(PROVIDED ENTRIES)
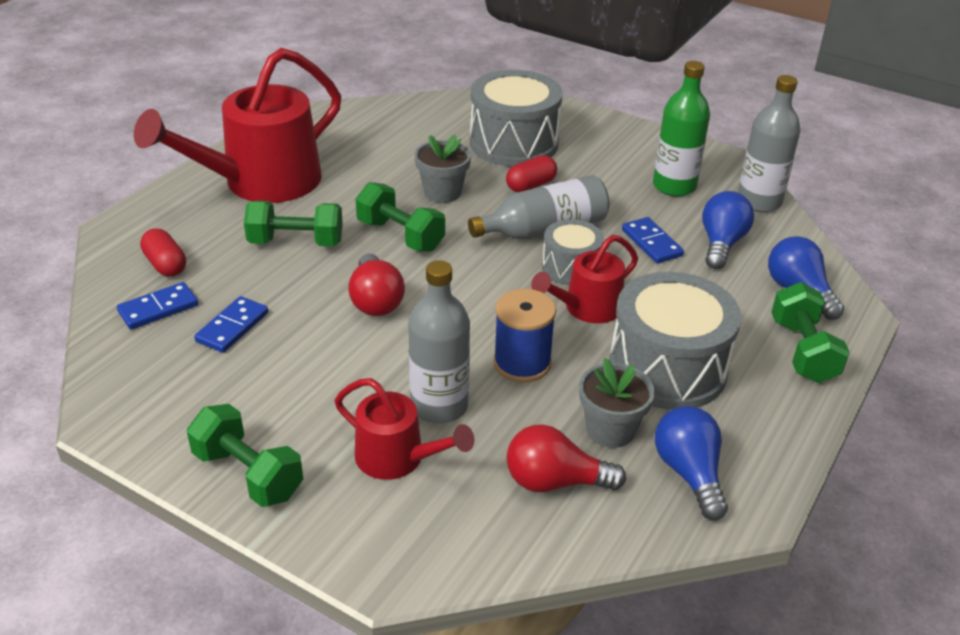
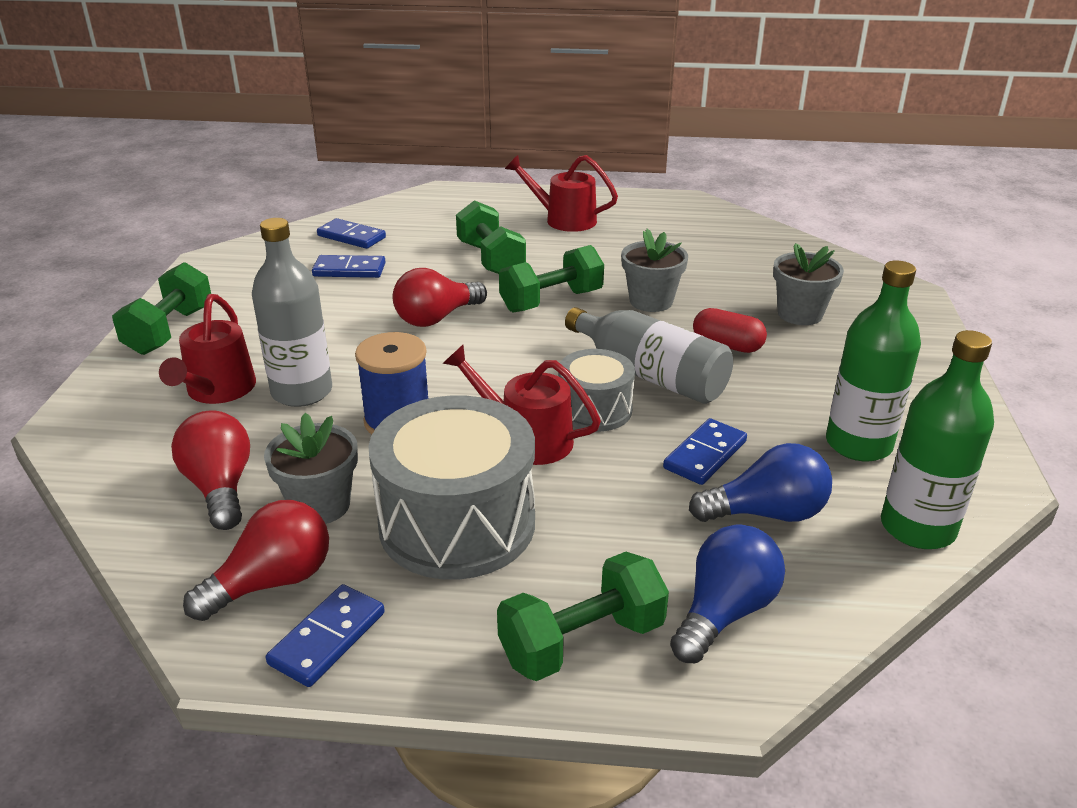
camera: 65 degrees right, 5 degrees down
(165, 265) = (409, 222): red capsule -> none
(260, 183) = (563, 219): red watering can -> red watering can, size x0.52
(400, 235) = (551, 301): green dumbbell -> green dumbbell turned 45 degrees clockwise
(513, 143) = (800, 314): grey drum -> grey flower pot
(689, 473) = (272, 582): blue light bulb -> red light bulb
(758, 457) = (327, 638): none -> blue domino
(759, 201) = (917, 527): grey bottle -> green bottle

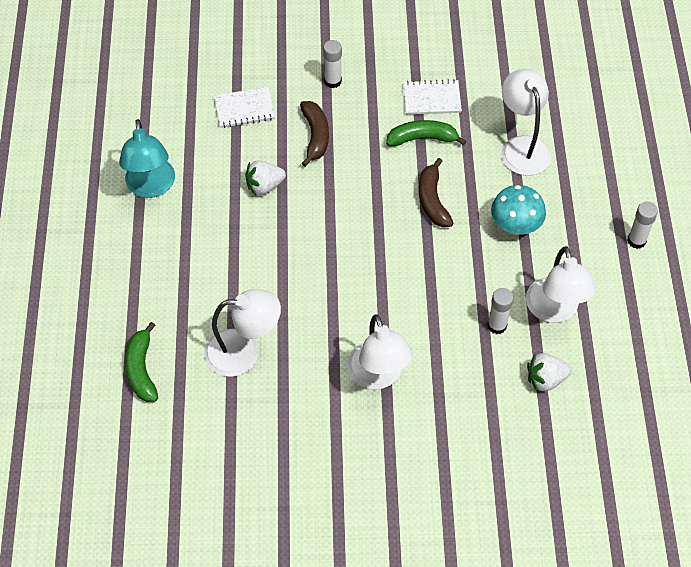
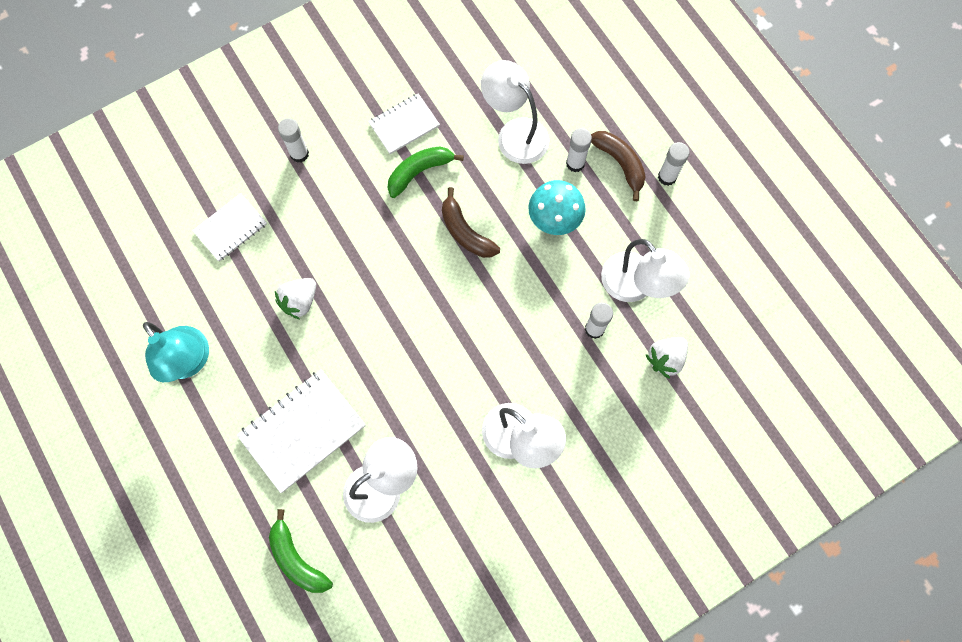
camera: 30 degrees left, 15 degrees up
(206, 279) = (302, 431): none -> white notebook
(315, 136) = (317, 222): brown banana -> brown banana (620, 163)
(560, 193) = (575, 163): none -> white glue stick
(End PROVIDED ENTRIES)
▶ **DESCRIPTION OF THE TASK**:
Find the number of lines in the records that include the word "camera". Write only that number.

▶ **ANSWER TO THE EXERCISE**:
2